TASK BRIEF - Give back every line of the data, transcribed exactly.

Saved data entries
↓↓↓

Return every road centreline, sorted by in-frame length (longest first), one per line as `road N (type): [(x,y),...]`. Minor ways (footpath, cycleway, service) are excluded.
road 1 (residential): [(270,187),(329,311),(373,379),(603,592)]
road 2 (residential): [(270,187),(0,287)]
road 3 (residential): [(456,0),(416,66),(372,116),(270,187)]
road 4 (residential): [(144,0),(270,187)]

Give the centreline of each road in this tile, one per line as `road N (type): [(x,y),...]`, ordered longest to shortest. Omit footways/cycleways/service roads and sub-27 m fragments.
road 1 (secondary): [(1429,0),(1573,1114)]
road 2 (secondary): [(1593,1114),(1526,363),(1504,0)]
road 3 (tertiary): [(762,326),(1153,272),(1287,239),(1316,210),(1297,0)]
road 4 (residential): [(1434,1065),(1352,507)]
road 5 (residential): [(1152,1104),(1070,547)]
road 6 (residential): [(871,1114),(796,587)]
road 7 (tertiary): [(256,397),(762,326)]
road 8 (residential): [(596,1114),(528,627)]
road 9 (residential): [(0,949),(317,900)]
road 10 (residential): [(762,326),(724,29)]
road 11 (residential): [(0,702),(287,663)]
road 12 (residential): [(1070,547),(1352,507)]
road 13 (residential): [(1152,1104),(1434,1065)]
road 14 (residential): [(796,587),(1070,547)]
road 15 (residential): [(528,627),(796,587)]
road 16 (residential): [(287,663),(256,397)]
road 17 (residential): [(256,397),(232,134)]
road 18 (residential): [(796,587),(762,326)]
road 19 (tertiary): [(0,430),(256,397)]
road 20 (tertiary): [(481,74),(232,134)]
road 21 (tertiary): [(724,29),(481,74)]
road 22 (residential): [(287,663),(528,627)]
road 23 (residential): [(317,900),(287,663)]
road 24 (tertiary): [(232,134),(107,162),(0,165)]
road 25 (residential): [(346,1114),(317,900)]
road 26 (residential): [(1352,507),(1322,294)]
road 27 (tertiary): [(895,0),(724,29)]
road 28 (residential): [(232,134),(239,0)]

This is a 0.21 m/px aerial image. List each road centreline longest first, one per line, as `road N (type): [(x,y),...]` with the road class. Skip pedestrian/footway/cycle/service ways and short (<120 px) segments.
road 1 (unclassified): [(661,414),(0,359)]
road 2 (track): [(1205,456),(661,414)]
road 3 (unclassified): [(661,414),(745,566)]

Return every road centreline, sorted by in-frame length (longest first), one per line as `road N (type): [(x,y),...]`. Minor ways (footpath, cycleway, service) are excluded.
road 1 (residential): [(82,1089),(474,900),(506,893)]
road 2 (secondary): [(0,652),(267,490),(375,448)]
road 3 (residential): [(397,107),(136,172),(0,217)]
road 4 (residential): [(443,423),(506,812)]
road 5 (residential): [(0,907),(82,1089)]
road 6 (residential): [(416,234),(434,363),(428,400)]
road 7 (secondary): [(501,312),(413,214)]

↑↑↑

EXERCISE SOLUTION -
Return every road centreline, sorted by in-frame length (longest first), one per line as `road N (type): [(x,y),...]`. Minor ways (footpath, cycleway, service) are excluded.
road 1 (residential): [(270,187),(329,311),(373,379),(603,592)]
road 2 (residential): [(270,187),(0,287)]
road 3 (residential): [(456,0),(416,66),(372,116),(270,187)]
road 4 (residential): [(144,0),(270,187)]

Give the centreline of each road in this tile, one per line as `road N (type): [(x,y),...]`, ordered longest to shortest. Omit footways/cycleways/service roads and sub-27 m fragments.
road 1 (secondary): [(1429,0),(1573,1114)]
road 2 (secondary): [(1593,1114),(1526,363),(1504,0)]
road 3 (tertiary): [(762,326),(1153,272),(1287,239),(1316,210),(1297,0)]
road 4 (residential): [(1434,1065),(1352,507)]
road 5 (residential): [(1152,1104),(1070,547)]
road 6 (residential): [(871,1114),(796,587)]
road 7 (tertiary): [(256,397),(762,326)]
road 8 (residential): [(596,1114),(528,627)]
road 9 (residential): [(0,949),(317,900)]
road 10 (residential): [(762,326),(724,29)]
road 11 (residential): [(0,702),(287,663)]
road 12 (residential): [(1070,547),(1352,507)]
road 13 (residential): [(1152,1104),(1434,1065)]
road 14 (residential): [(796,587),(1070,547)]
road 15 (residential): [(528,627),(796,587)]
road 16 (residential): [(287,663),(256,397)]
road 17 (residential): [(256,397),(232,134)]
road 18 (residential): [(796,587),(762,326)]
road 19 (tertiary): [(0,430),(256,397)]
road 20 (tertiary): [(481,74),(232,134)]
road 21 (tertiary): [(724,29),(481,74)]
road 22 (residential): [(287,663),(528,627)]
road 23 (residential): [(317,900),(287,663)]
road 24 (tertiary): [(232,134),(107,162),(0,165)]
road 25 (residential): [(346,1114),(317,900)]
road 26 (residential): [(1352,507),(1322,294)]
road 27 (tertiary): [(895,0),(724,29)]
road 28 (residential): [(232,134),(239,0)]

This is a 0.21 m/px aerial image. List each road centreline longest first, one per line, as `road N (type): [(x,y),...]` with the road class. Skip pedestrian/footway/cycle/service ways and short (<120 px) segments.
road 1 (unclassified): [(661,414),(0,359)]
road 2 (track): [(1205,456),(661,414)]
road 3 (unclassified): [(661,414),(745,566)]

Return every road centreline, sorted by in-frame length (longest first), one per line as `road N (type): [(x,y),...]`. Minor ways (footpath, cycleway, service) are excluded.
road 1 (residential): [(82,1089),(474,900),(506,893)]
road 2 (secondary): [(0,652),(267,490),(375,448)]
road 3 (residential): [(397,107),(136,172),(0,217)]
road 4 (residential): [(443,423),(506,812)]
road 5 (residential): [(0,907),(82,1089)]
road 6 (residential): [(416,234),(434,363),(428,400)]
road 7 (secondary): [(501,312),(413,214)]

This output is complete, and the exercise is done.